══ Material for the task ══

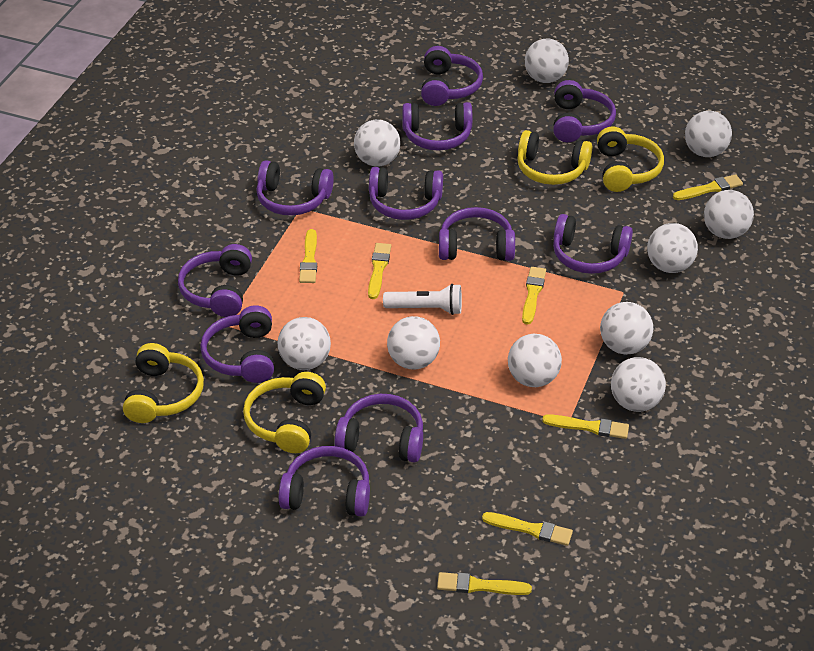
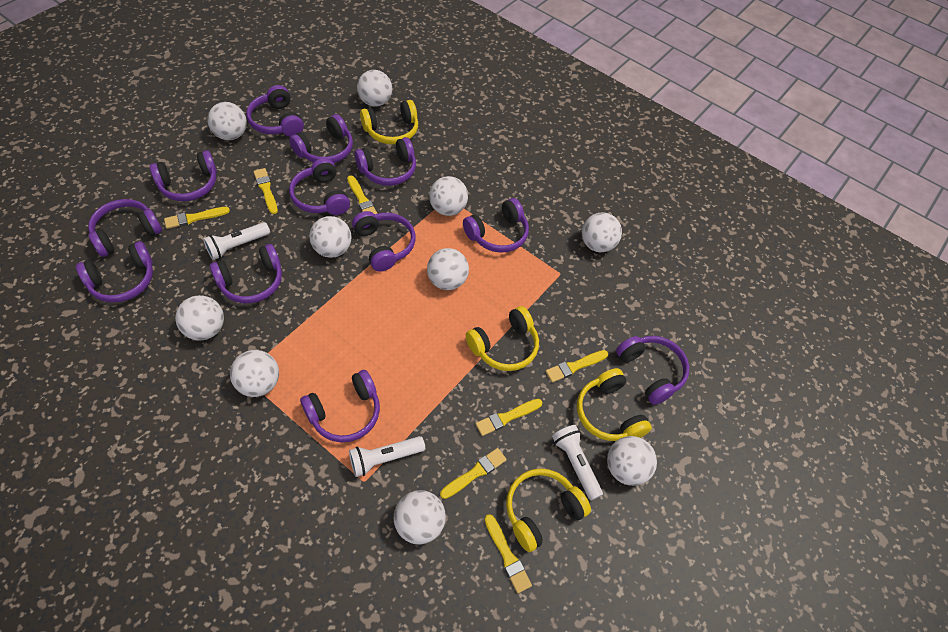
purple headphones: 11 -> 12
white flashlight: 1 -> 3

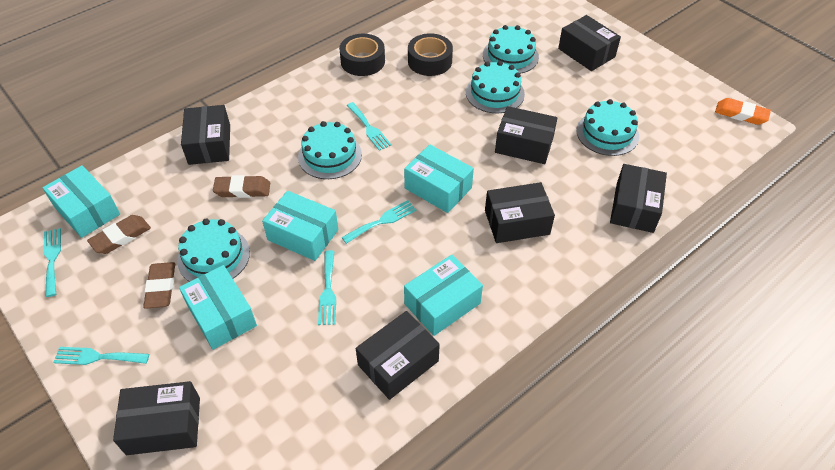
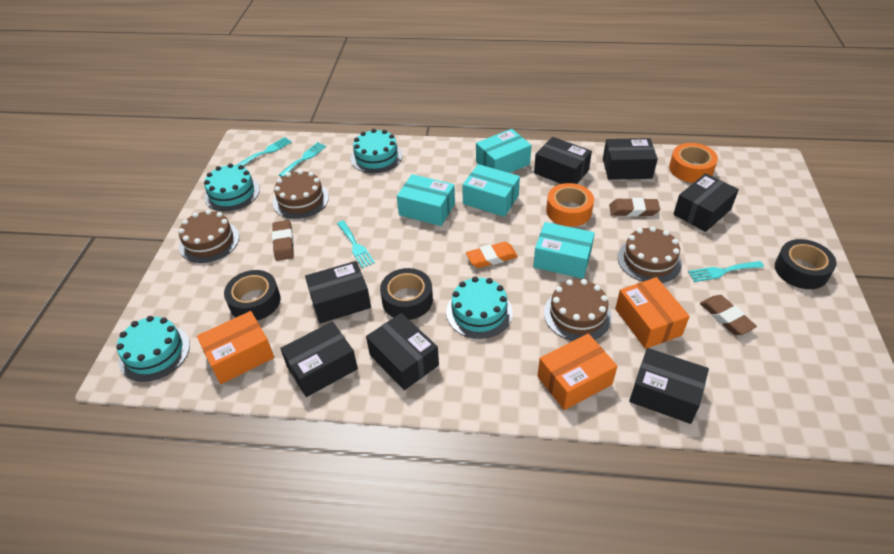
black tape: 2 -> 3
brown cake: 0 -> 4
orange box: 0 -> 3
orange tape: 0 -> 2
turquoise box: 5 -> 4
turquoise cake: 5 -> 4
turquoise fork: 5 -> 4

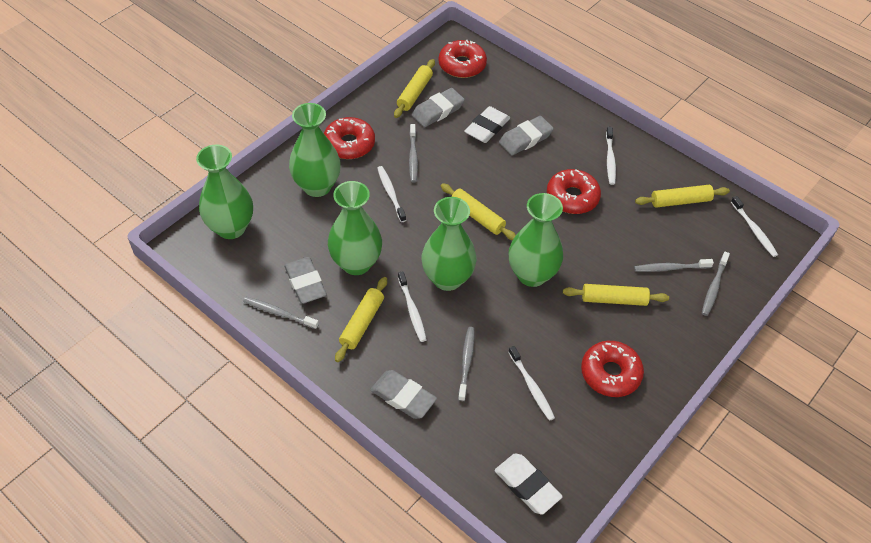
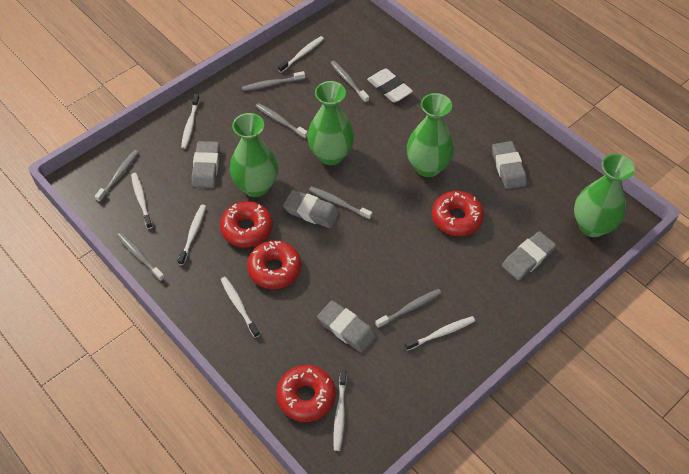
green vase: 5 -> 4
grey eraser: 4 -> 5
grey toothbrush: 5 -> 7
white eraser: 2 -> 1
white toothbrush: 5 -> 7
yellow rolling pin: 5 -> 0

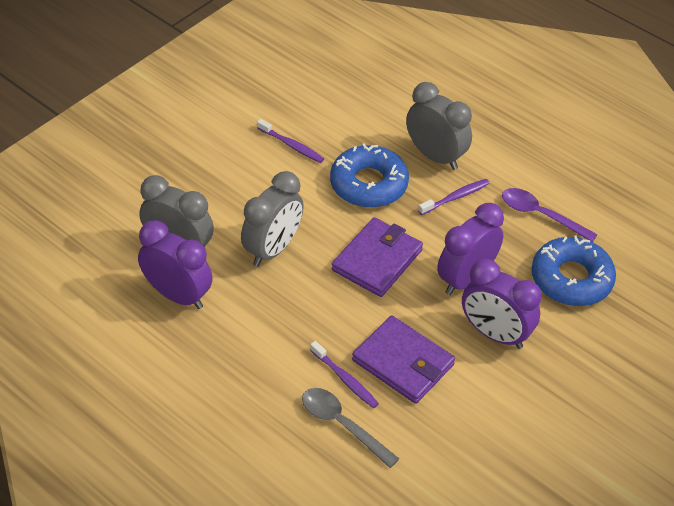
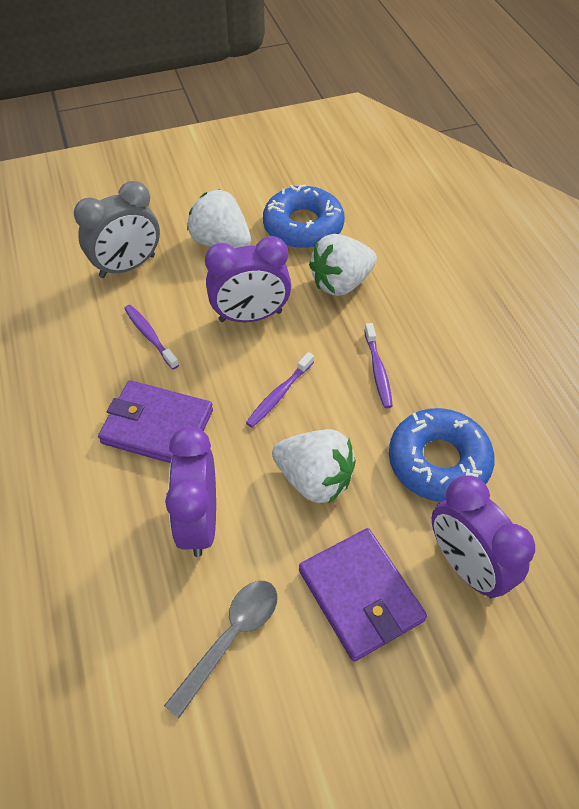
grey clock: 3 -> 1
purple spoon: 1 -> 0
white strawberry: 0 -> 3

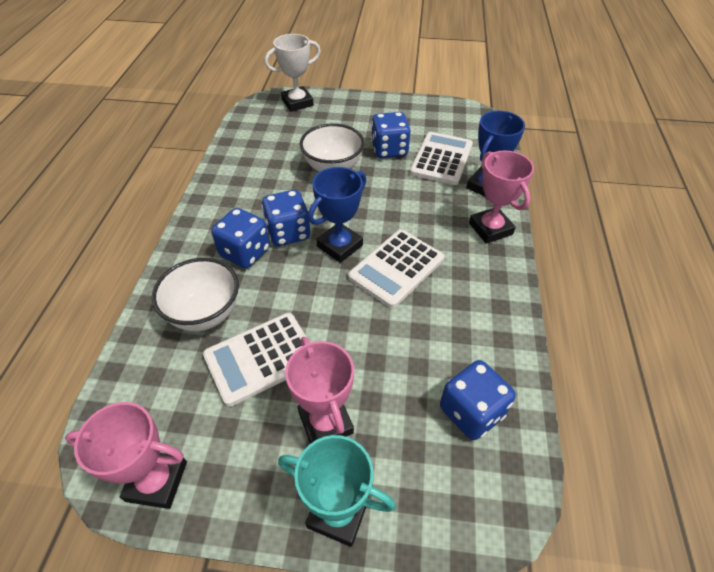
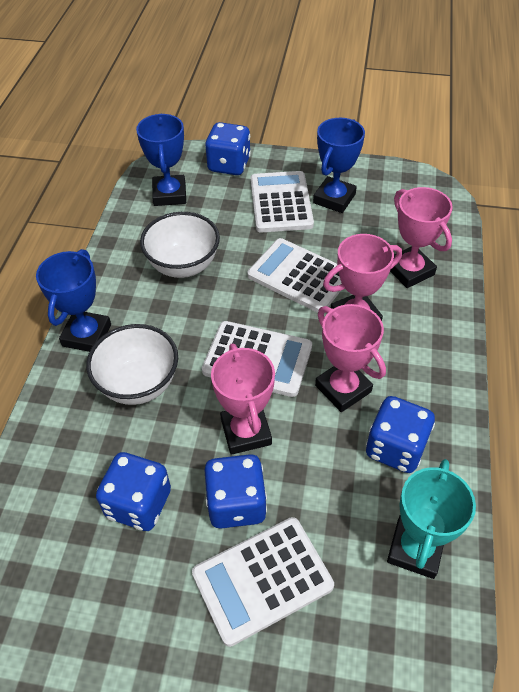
blue trophy: 2 -> 3
pink trophy: 3 -> 4
white calculator: 3 -> 4
white trophy: 1 -> 0

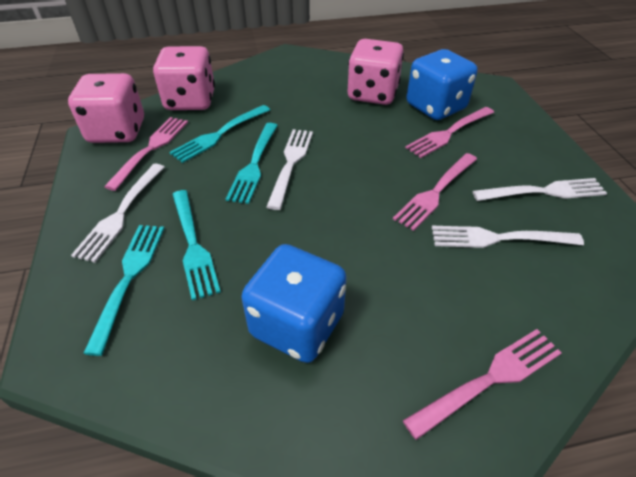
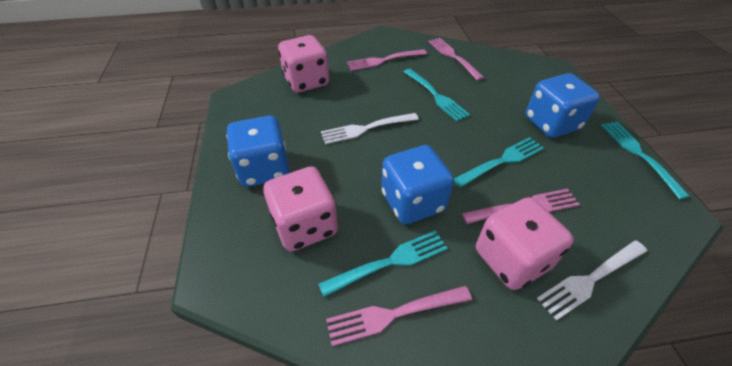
blue dice: 2 -> 3
white fork: 4 -> 2

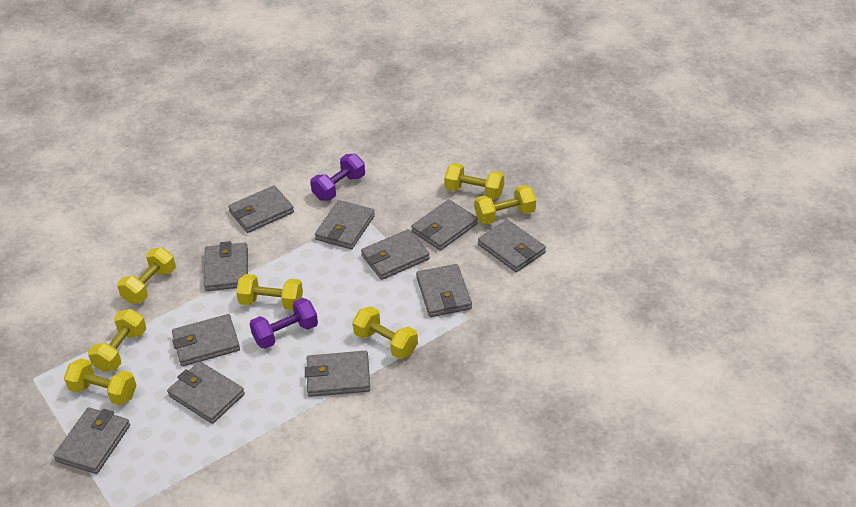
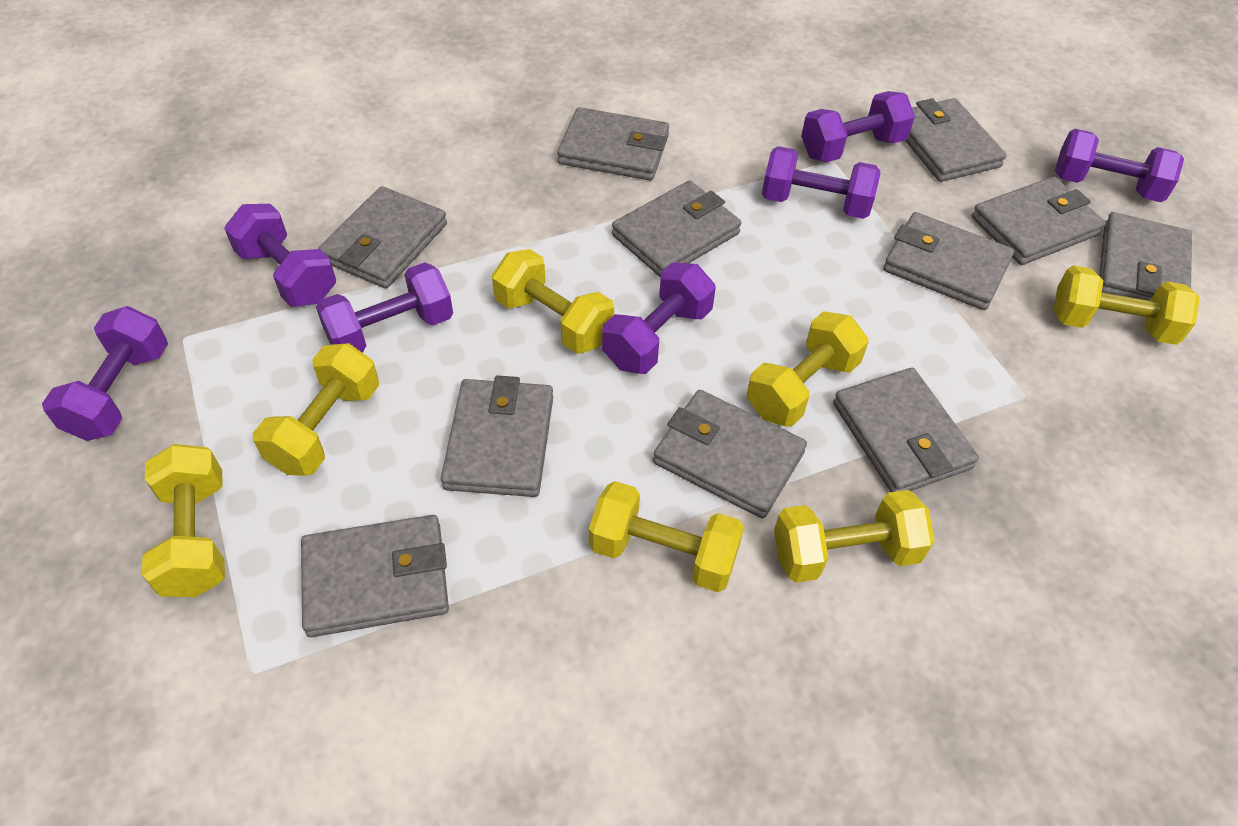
purple dumbbell: 2 -> 7

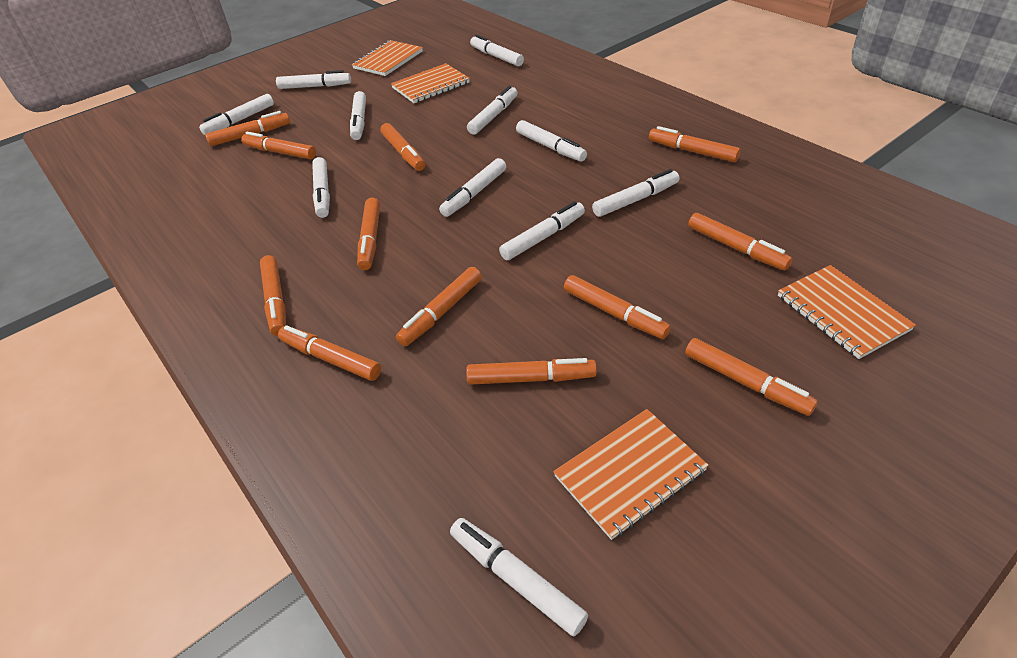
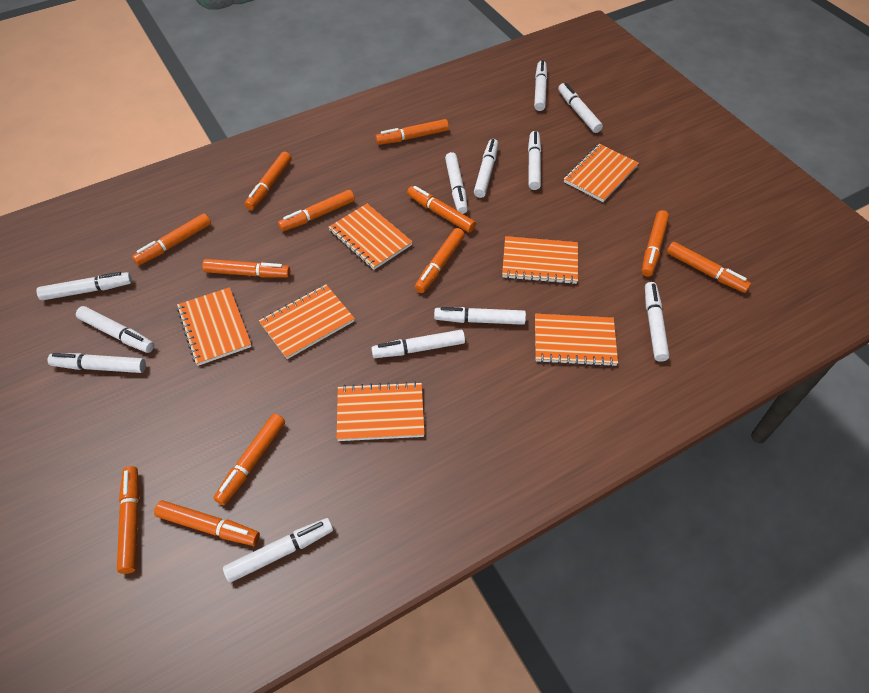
orange notebook: 4 -> 7
white marker: 11 -> 12

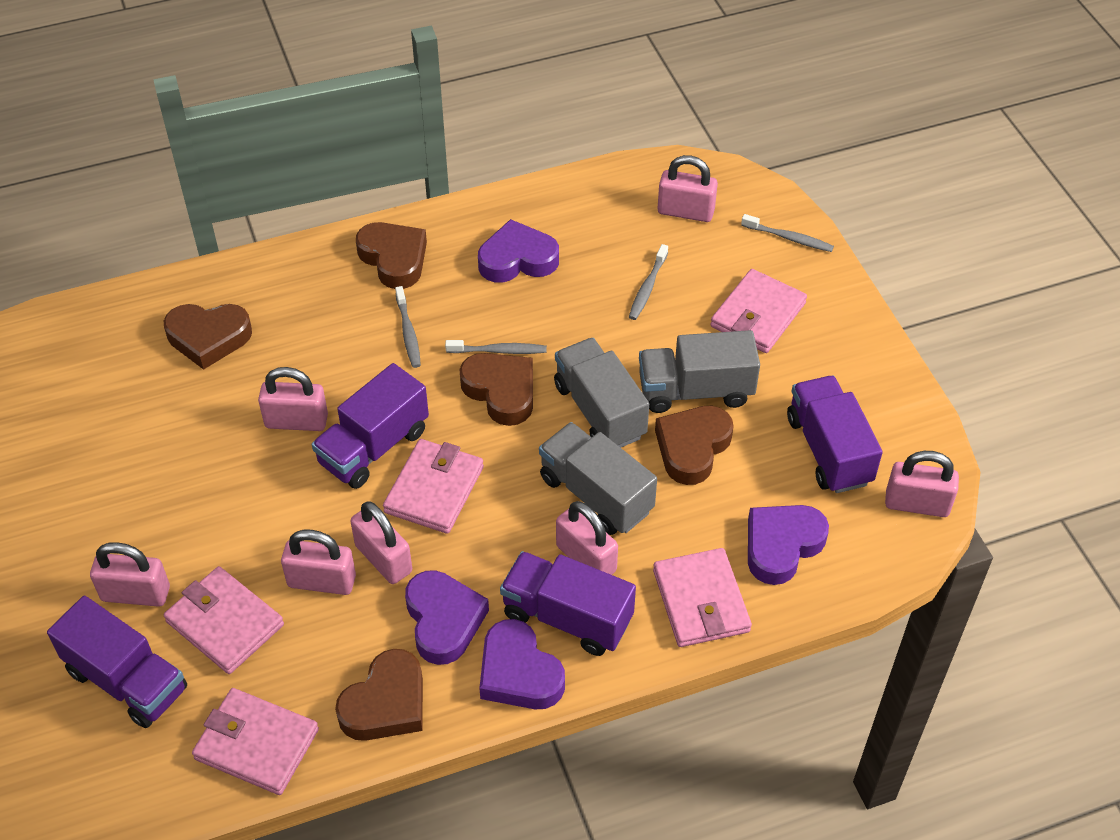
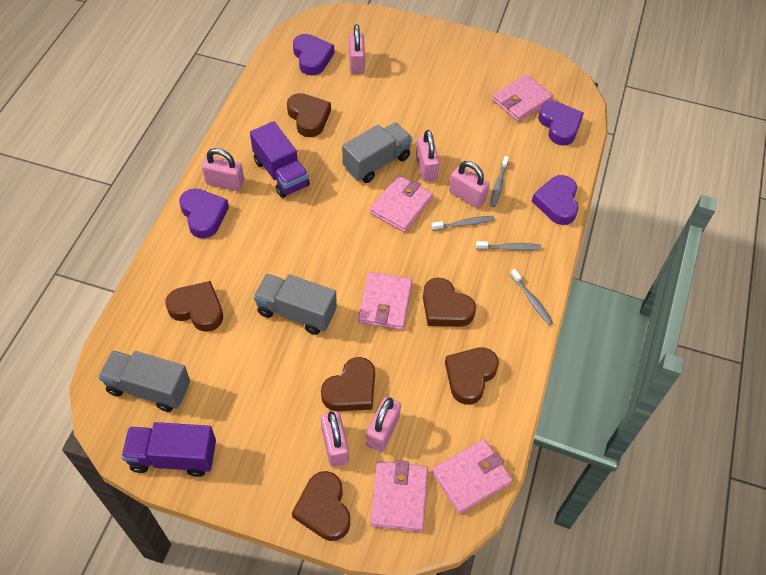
brown heart: 5 -> 6
pink padlock: 7 -> 6
purple truck: 4 -> 2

═══

* Exercise goal *
Retype word for word the span of lines above that begins with the line containing "white flashlight: 1 -> 3" and ends with the last line of the records; skip all pictures.

* Exercise result *
white flashlight: 1 -> 3

black tape: 2 -> 3
brown cake: 0 -> 4
orange box: 0 -> 3
orange tape: 0 -> 2
turquoise box: 5 -> 4
turquoise cake: 5 -> 4
turquoise fork: 5 -> 4

green vase: 5 -> 4
grey eraser: 4 -> 5
grey toothbrush: 5 -> 7
white eraser: 2 -> 1
white toothbrush: 5 -> 7
yellow rolling pin: 5 -> 0

grey clock: 3 -> 1
purple spoon: 1 -> 0
white strawberry: 0 -> 3

blue trophy: 2 -> 3
pink trophy: 3 -> 4
white calculator: 3 -> 4
white trophy: 1 -> 0

blue dice: 2 -> 3
white fork: 4 -> 2

purple dumbbell: 2 -> 7

orange notebook: 4 -> 7
white marker: 11 -> 12

brown heart: 5 -> 6
pink padlock: 7 -> 6
purple truck: 4 -> 2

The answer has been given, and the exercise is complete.